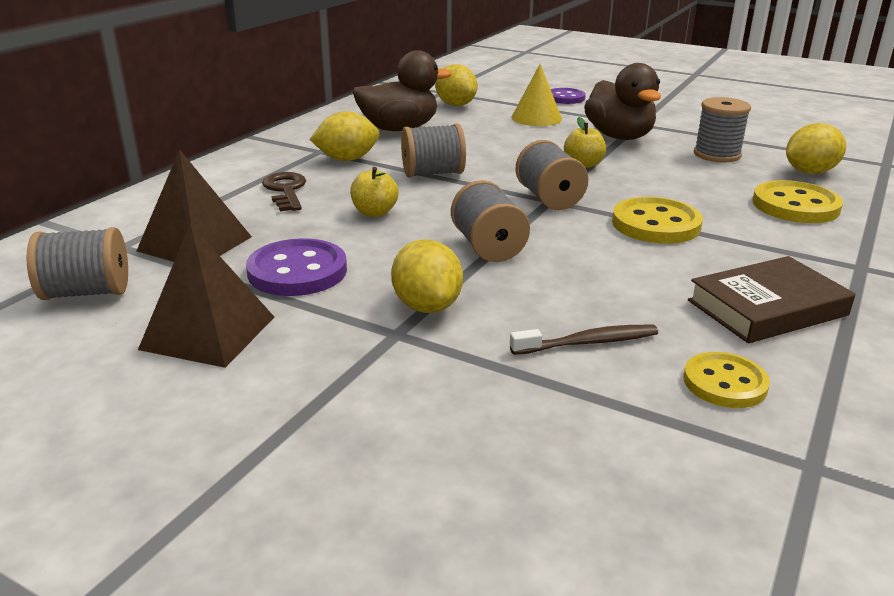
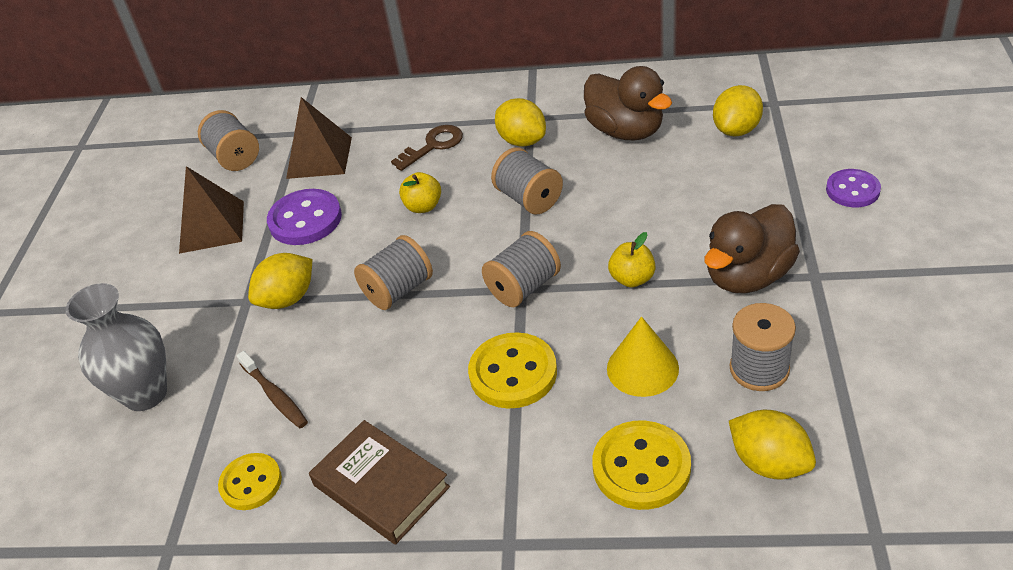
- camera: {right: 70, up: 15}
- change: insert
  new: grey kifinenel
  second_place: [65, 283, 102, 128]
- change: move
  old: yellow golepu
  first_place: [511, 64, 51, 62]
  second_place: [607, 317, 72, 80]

···

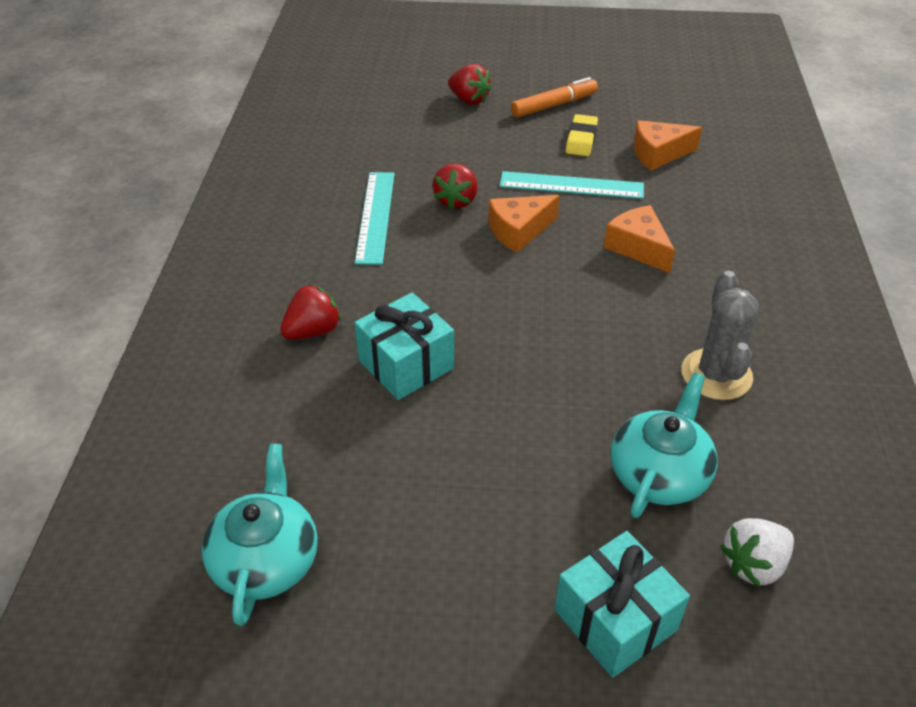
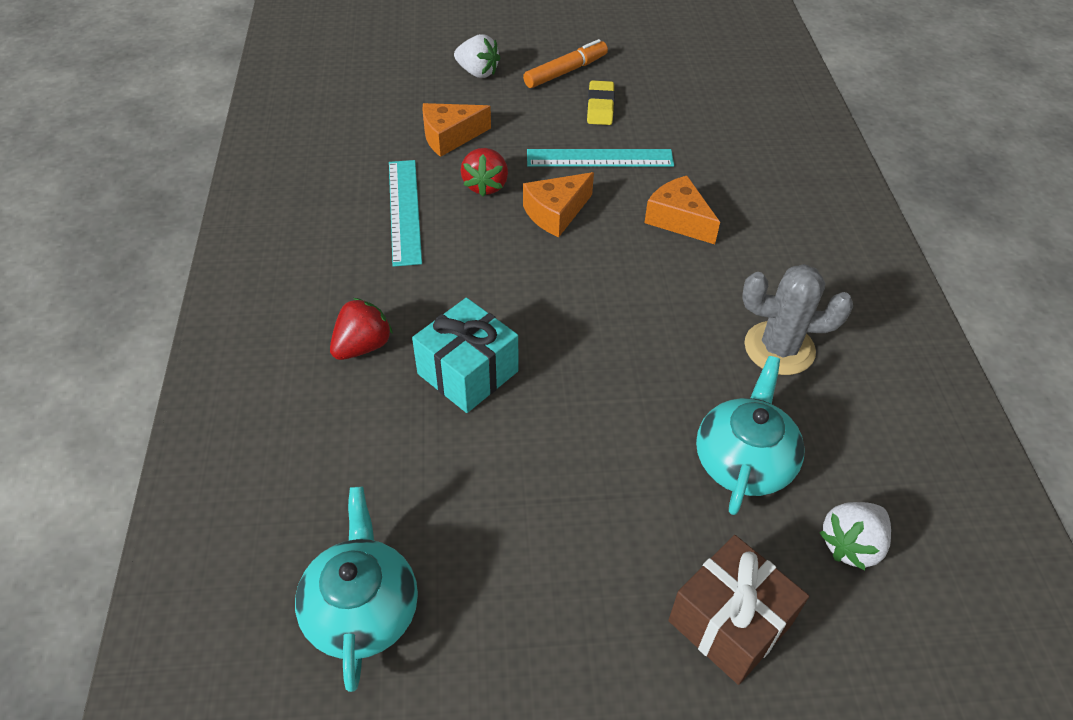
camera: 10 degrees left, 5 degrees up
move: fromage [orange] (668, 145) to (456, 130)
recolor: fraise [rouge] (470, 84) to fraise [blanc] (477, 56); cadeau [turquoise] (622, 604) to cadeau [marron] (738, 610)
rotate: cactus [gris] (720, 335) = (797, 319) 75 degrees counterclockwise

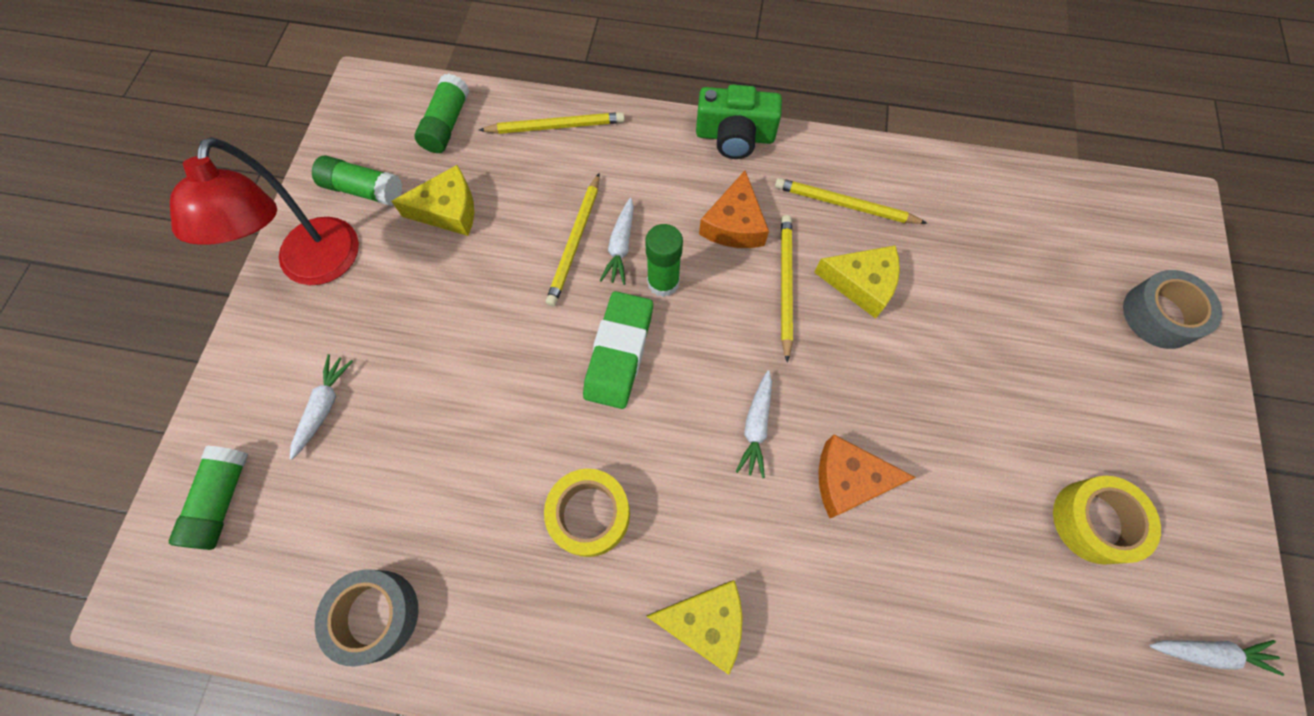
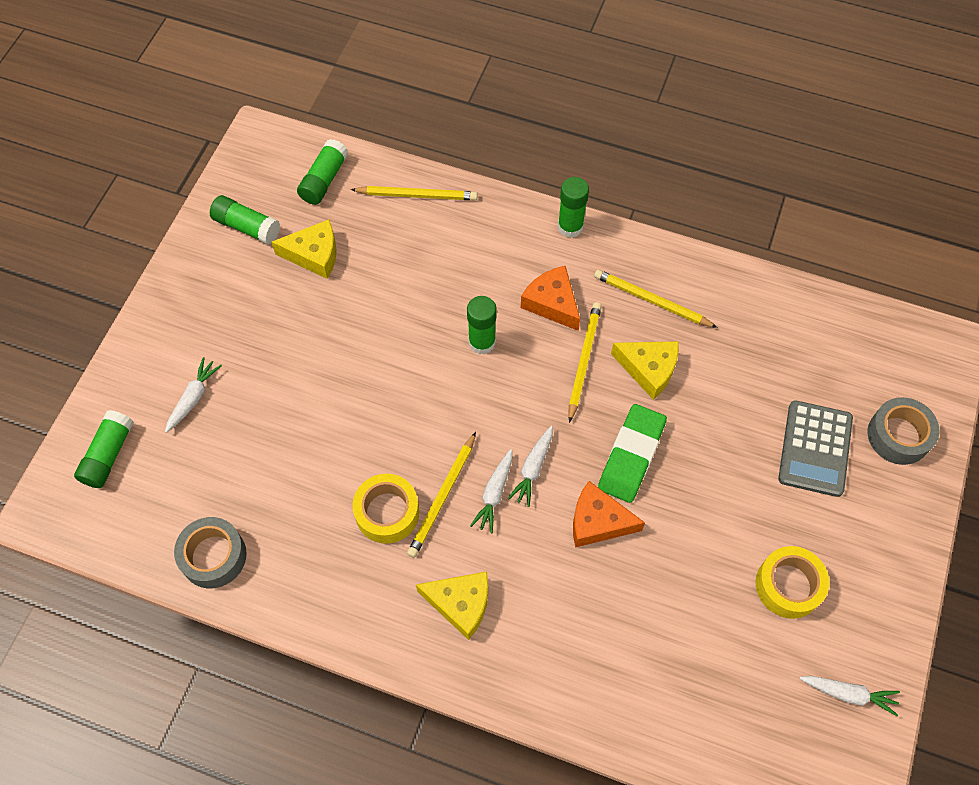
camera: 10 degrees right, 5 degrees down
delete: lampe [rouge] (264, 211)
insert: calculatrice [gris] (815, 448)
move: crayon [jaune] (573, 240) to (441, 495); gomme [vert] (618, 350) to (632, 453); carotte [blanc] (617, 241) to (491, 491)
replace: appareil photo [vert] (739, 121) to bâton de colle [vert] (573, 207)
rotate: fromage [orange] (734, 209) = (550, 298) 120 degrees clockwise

···

▸ **DIRECTIONS FOR THIS TASK**: The entries above hold a line with "move: fromage [orange]" and a later line with "recolor: fraise [rouge]". Write out exactly those lines and all lines between, nothing more.

▸ **ANSWER SECTION**:
move: fromage [orange] (668, 145) to (456, 130)
recolor: fraise [rouge] (470, 84) to fraise [blanc] (477, 56); cadeau [turquoise] (622, 604) to cadeau [marron] (738, 610)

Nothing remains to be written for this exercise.